**WORK TO COMPLETE**
Give the listing again character for character, but drop the images.

**RECORDS FOR THE TASK**
=== Begin Enclosure ===

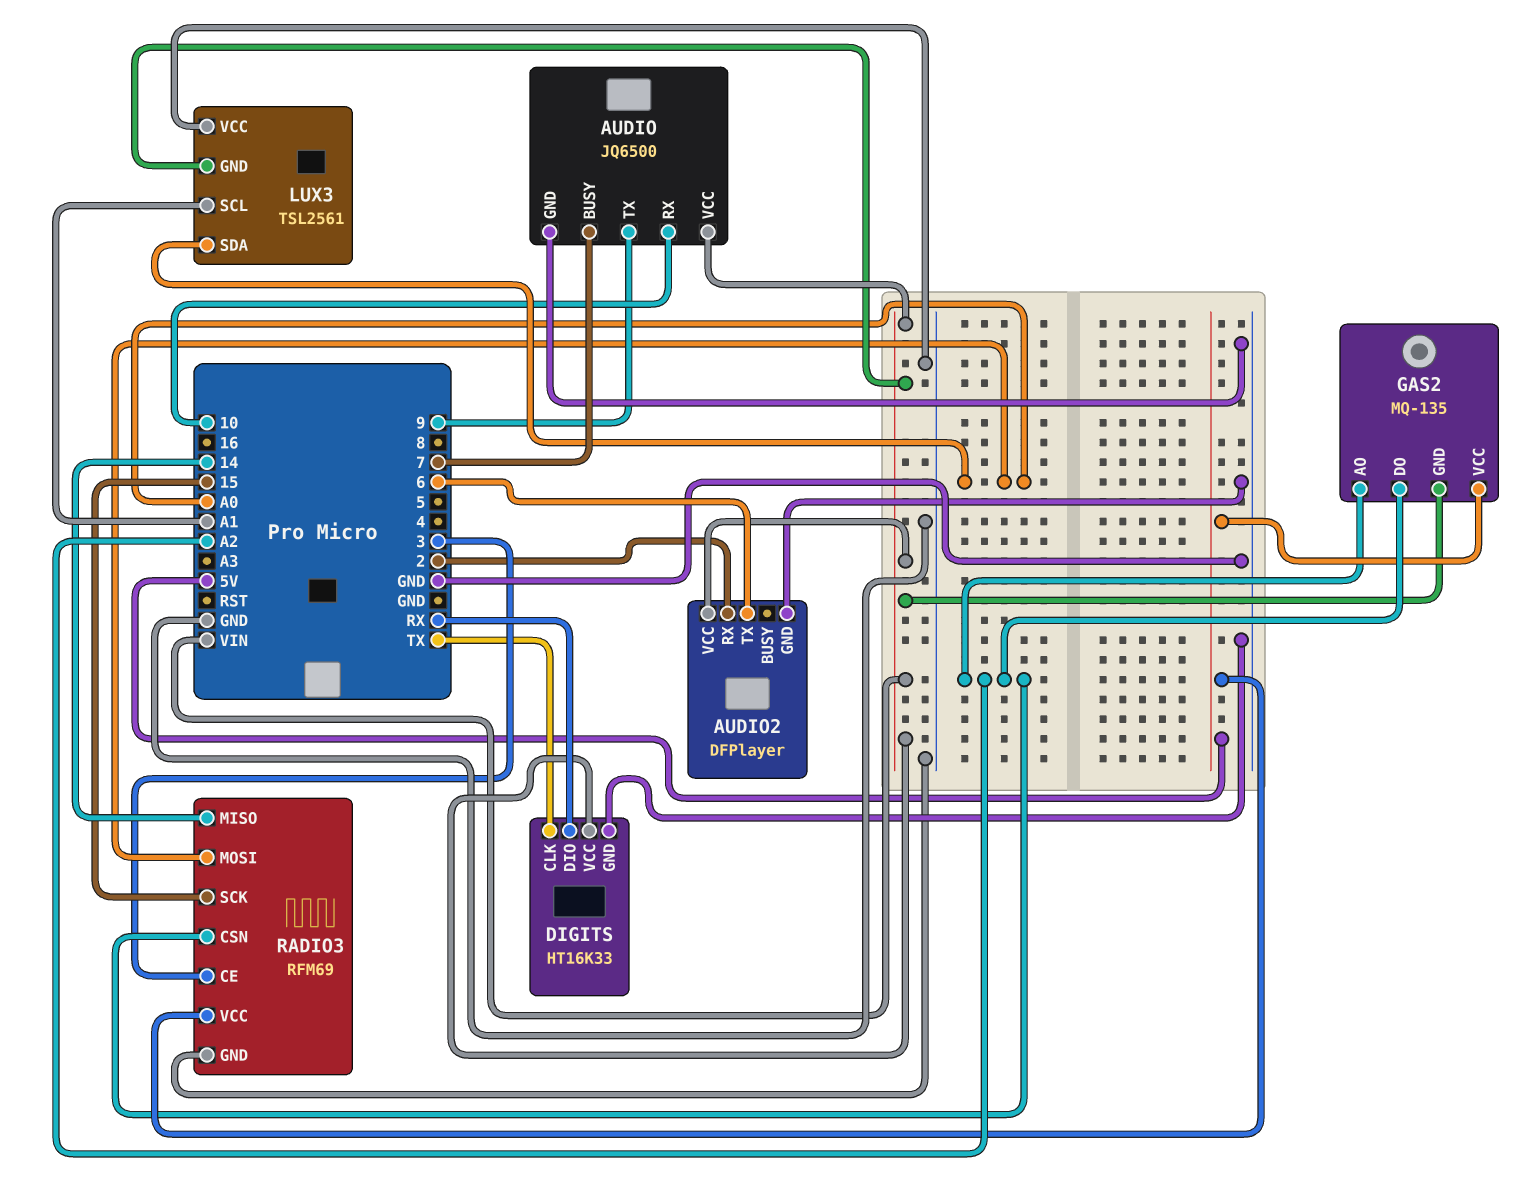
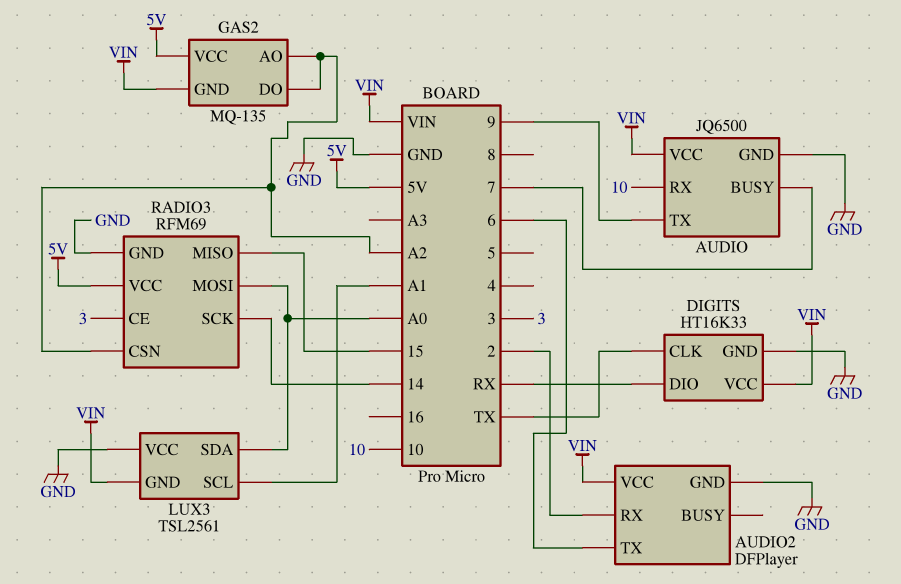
RADIO3 pin MISO: 14 -> 15
RADIO3 pin SCK: 15 -> 14

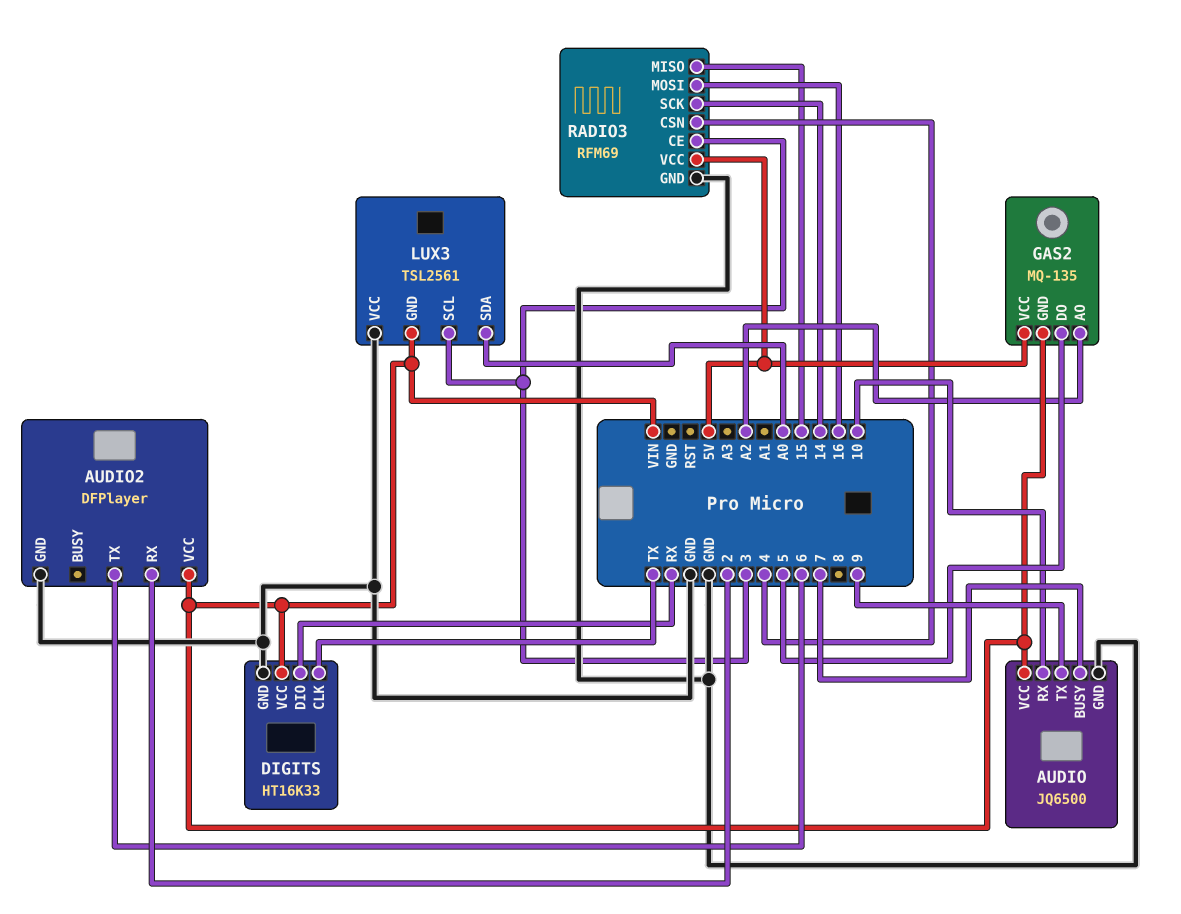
GAS2 pin DO: A2 -> 5
LUX3 pin SCL: A1 -> 3
RADIO3 pin CSN: A2 -> 4
RADIO3 pin MOSI: A0 -> 16

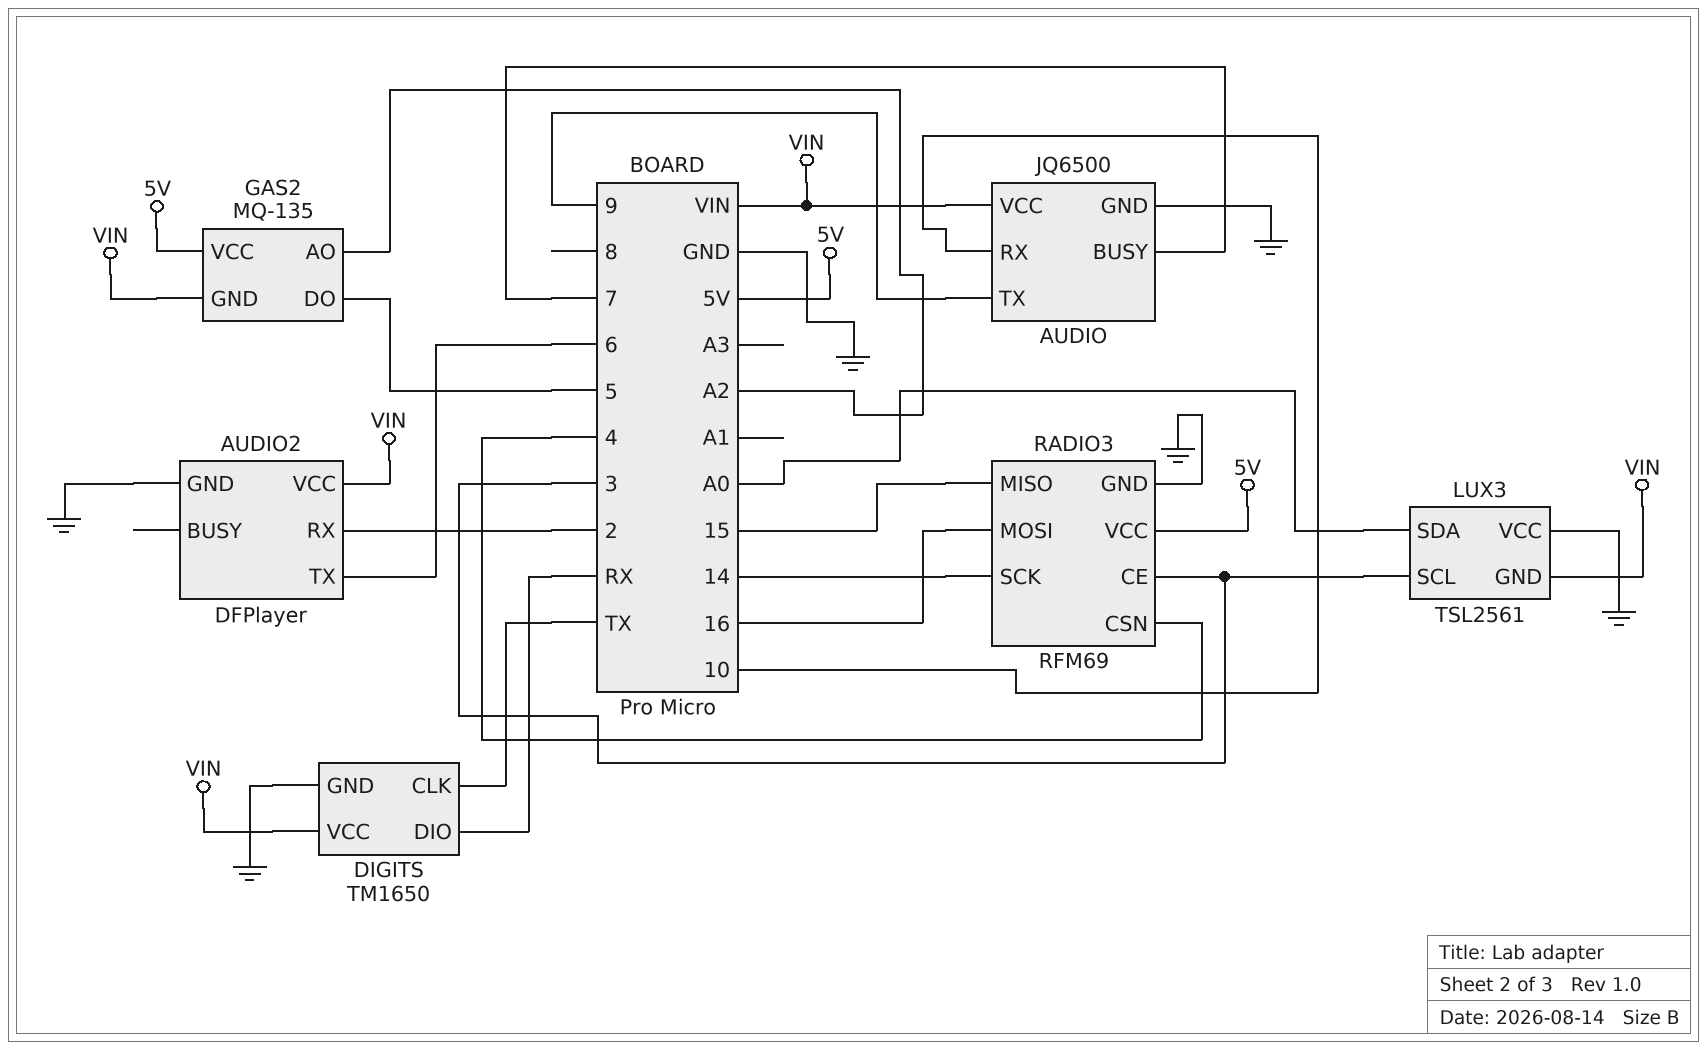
DIGITS: HT16K33 -> TM1650

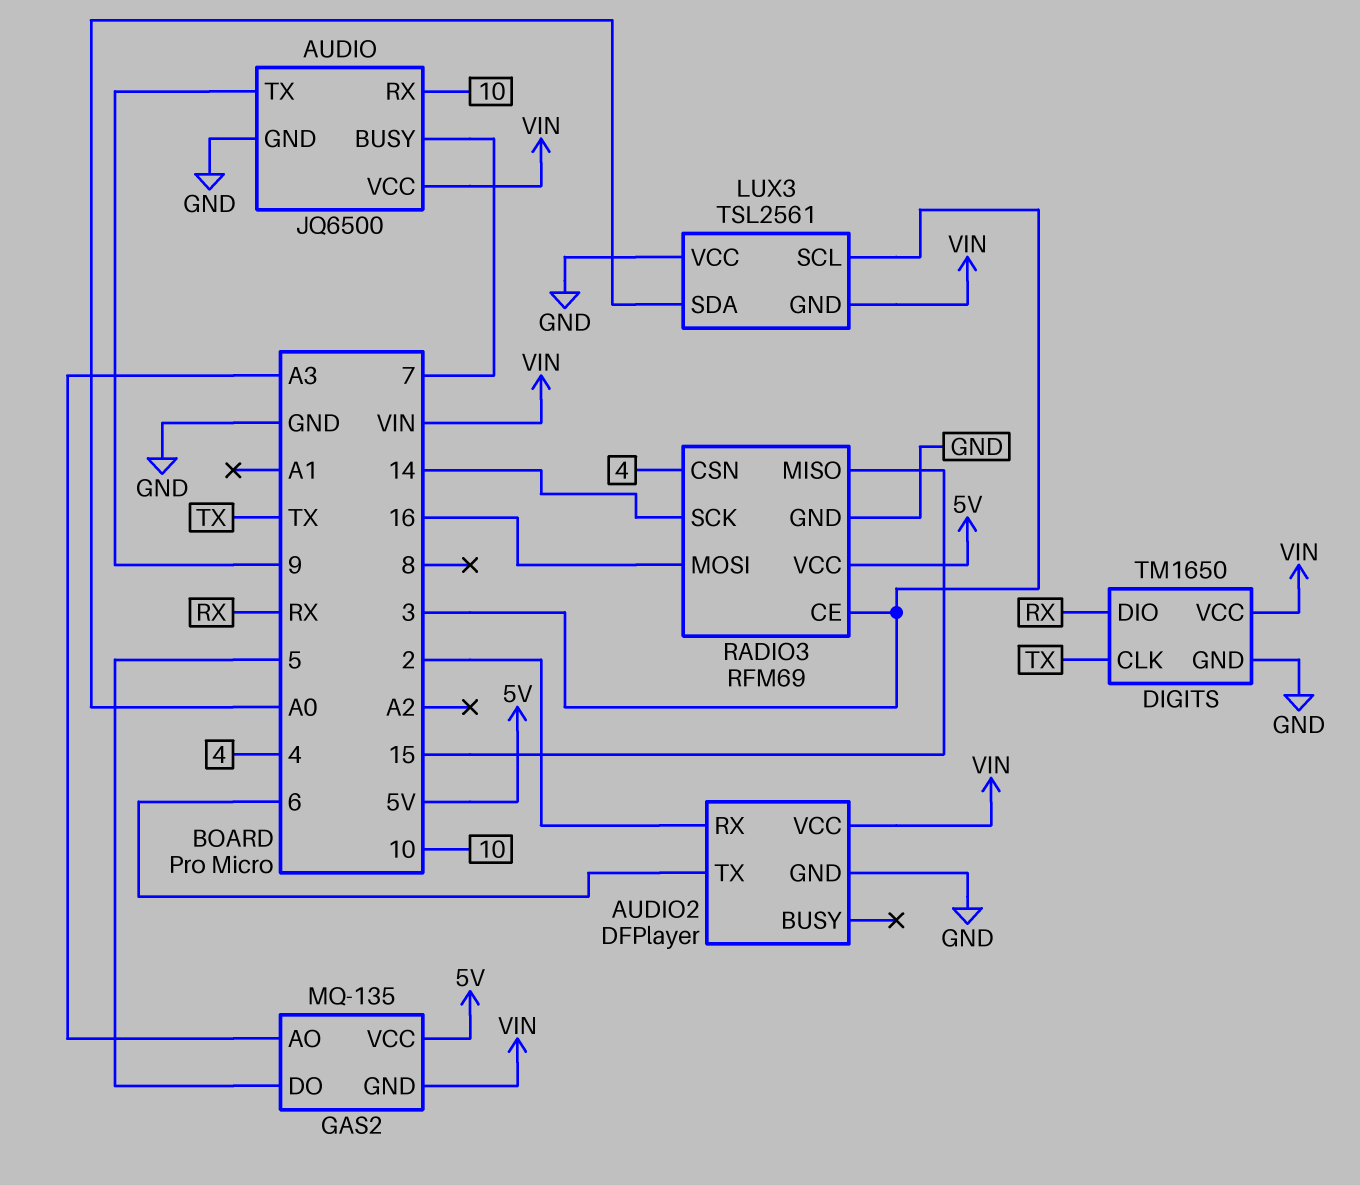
GAS2 pin AO: A2 -> A3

=== End Enclosure ===

**WRITTEN SOLUTION**
RADIO3 pin MISO: 14 -> 15
RADIO3 pin SCK: 15 -> 14

GAS2 pin DO: A2 -> 5
LUX3 pin SCL: A1 -> 3
RADIO3 pin CSN: A2 -> 4
RADIO3 pin MOSI: A0 -> 16

DIGITS: HT16K33 -> TM1650

GAS2 pin AO: A2 -> A3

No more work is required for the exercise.